- YOUR ASSIGNMENT
Write the data out again, exactly as given.

Data records
= Beginning of Section =
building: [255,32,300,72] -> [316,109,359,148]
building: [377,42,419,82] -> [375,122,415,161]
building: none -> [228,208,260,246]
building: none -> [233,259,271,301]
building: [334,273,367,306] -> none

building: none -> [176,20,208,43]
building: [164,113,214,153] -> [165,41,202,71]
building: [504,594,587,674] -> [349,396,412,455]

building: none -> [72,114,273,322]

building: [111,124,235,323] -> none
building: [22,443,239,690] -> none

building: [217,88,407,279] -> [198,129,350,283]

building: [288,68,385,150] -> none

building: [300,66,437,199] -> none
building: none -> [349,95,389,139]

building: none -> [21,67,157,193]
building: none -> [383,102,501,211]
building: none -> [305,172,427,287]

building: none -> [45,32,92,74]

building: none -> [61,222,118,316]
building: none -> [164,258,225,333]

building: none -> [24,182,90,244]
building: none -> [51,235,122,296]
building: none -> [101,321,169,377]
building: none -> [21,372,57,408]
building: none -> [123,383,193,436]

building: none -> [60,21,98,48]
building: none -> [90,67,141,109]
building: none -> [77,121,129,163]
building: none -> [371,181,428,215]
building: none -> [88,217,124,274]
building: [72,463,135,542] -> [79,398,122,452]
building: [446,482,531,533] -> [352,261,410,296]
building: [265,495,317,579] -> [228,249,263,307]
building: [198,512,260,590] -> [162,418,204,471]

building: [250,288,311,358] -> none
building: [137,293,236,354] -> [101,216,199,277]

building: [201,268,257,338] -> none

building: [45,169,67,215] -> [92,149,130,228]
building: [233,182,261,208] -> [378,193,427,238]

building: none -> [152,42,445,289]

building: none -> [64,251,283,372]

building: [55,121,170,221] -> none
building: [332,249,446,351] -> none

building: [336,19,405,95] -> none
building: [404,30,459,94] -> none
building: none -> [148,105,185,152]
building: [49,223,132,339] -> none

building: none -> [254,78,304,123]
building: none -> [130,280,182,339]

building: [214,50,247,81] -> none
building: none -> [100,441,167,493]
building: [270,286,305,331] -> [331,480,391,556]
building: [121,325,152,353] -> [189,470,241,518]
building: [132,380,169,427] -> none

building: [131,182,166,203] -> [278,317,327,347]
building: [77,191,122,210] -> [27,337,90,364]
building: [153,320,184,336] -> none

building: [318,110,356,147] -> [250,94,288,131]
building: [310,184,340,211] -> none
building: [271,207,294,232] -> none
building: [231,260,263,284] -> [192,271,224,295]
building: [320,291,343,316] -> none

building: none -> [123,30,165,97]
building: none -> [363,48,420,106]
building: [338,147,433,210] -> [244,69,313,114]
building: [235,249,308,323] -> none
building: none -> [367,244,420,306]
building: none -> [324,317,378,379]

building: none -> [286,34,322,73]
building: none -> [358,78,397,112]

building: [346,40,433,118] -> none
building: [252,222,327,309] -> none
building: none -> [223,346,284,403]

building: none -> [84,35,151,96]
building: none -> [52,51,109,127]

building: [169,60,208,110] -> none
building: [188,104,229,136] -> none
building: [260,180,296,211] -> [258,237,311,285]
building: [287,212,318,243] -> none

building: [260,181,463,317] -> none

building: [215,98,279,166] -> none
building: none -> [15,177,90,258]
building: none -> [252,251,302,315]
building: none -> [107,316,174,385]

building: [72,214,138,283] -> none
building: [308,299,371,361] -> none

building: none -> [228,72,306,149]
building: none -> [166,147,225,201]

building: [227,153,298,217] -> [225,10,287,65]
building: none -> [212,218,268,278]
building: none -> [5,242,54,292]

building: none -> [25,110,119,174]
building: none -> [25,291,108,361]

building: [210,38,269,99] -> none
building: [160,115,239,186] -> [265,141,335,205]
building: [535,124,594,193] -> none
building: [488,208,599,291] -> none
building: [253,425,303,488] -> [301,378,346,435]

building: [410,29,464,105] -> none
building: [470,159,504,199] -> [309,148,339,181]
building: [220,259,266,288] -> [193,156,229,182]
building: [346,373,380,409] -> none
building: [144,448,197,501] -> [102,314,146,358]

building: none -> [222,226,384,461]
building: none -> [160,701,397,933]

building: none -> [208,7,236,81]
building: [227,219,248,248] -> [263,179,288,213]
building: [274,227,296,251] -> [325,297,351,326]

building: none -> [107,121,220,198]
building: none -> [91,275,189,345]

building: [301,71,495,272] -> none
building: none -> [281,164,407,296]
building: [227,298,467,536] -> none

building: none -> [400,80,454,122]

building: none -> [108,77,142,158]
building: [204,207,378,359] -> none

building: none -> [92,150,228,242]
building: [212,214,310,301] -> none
= End of Section =
- SOLUTION TO THE EXERCISE
building: [255,32,300,72] -> [316,109,359,148]
building: [377,42,419,82] -> [375,122,415,161]
building: none -> [228,208,260,246]
building: none -> [233,259,271,301]
building: [334,273,367,306] -> none

building: none -> [176,20,208,43]
building: [164,113,214,153] -> [165,41,202,71]
building: [504,594,587,674] -> [349,396,412,455]

building: none -> [72,114,273,322]

building: [111,124,235,323] -> none
building: [22,443,239,690] -> none

building: [217,88,407,279] -> [198,129,350,283]

building: [288,68,385,150] -> none

building: [300,66,437,199] -> none
building: none -> [349,95,389,139]

building: none -> [21,67,157,193]
building: none -> [383,102,501,211]
building: none -> [305,172,427,287]

building: none -> [45,32,92,74]

building: none -> [61,222,118,316]
building: none -> [164,258,225,333]

building: none -> [24,182,90,244]
building: none -> [51,235,122,296]
building: none -> [101,321,169,377]
building: none -> [21,372,57,408]
building: none -> [123,383,193,436]

building: none -> [60,21,98,48]
building: none -> [90,67,141,109]
building: none -> [77,121,129,163]
building: none -> [371,181,428,215]
building: none -> [88,217,124,274]
building: [72,463,135,542] -> [79,398,122,452]
building: [446,482,531,533] -> [352,261,410,296]
building: [265,495,317,579] -> [228,249,263,307]
building: [198,512,260,590] -> [162,418,204,471]

building: [250,288,311,358] -> none
building: [137,293,236,354] -> [101,216,199,277]

building: [201,268,257,338] -> none

building: [45,169,67,215] -> [92,149,130,228]
building: [233,182,261,208] -> [378,193,427,238]

building: none -> [152,42,445,289]

building: none -> [64,251,283,372]

building: [55,121,170,221] -> none
building: [332,249,446,351] -> none

building: [336,19,405,95] -> none
building: [404,30,459,94] -> none
building: none -> [148,105,185,152]
building: [49,223,132,339] -> none

building: none -> [254,78,304,123]
building: none -> [130,280,182,339]

building: [214,50,247,81] -> none
building: none -> [100,441,167,493]
building: [270,286,305,331] -> [331,480,391,556]
building: [121,325,152,353] -> [189,470,241,518]
building: [132,380,169,427] -> none

building: [131,182,166,203] -> [278,317,327,347]
building: [77,191,122,210] -> [27,337,90,364]
building: [153,320,184,336] -> none

building: [318,110,356,147] -> [250,94,288,131]
building: [310,184,340,211] -> none
building: [271,207,294,232] -> none
building: [231,260,263,284] -> [192,271,224,295]
building: [320,291,343,316] -> none

building: none -> [123,30,165,97]
building: none -> [363,48,420,106]
building: [338,147,433,210] -> [244,69,313,114]
building: [235,249,308,323] -> none
building: none -> [367,244,420,306]
building: none -> [324,317,378,379]

building: none -> [286,34,322,73]
building: none -> [358,78,397,112]

building: [346,40,433,118] -> none
building: [252,222,327,309] -> none
building: none -> [223,346,284,403]

building: none -> [84,35,151,96]
building: none -> [52,51,109,127]

building: [169,60,208,110] -> none
building: [188,104,229,136] -> none
building: [260,180,296,211] -> [258,237,311,285]
building: [287,212,318,243] -> none

building: [260,181,463,317] -> none

building: [215,98,279,166] -> none
building: none -> [15,177,90,258]
building: none -> [252,251,302,315]
building: none -> [107,316,174,385]

building: [72,214,138,283] -> none
building: [308,299,371,361] -> none

building: none -> [228,72,306,149]
building: none -> [166,147,225,201]

building: [227,153,298,217] -> [225,10,287,65]
building: none -> [212,218,268,278]
building: none -> [5,242,54,292]

building: none -> [25,110,119,174]
building: none -> [25,291,108,361]

building: [210,38,269,99] -> none
building: [160,115,239,186] -> [265,141,335,205]
building: [535,124,594,193] -> none
building: [488,208,599,291] -> none
building: [253,425,303,488] -> [301,378,346,435]

building: [410,29,464,105] -> none
building: [470,159,504,199] -> [309,148,339,181]
building: [220,259,266,288] -> [193,156,229,182]
building: [346,373,380,409] -> none
building: [144,448,197,501] -> [102,314,146,358]

building: none -> [222,226,384,461]
building: none -> [160,701,397,933]

building: none -> [208,7,236,81]
building: [227,219,248,248] -> [263,179,288,213]
building: [274,227,296,251] -> [325,297,351,326]

building: none -> [107,121,220,198]
building: none -> [91,275,189,345]

building: [301,71,495,272] -> none
building: none -> [281,164,407,296]
building: [227,298,467,536] -> none

building: none -> [400,80,454,122]

building: none -> [108,77,142,158]
building: [204,207,378,359] -> none

building: none -> [92,150,228,242]
building: [212,214,310,301] -> none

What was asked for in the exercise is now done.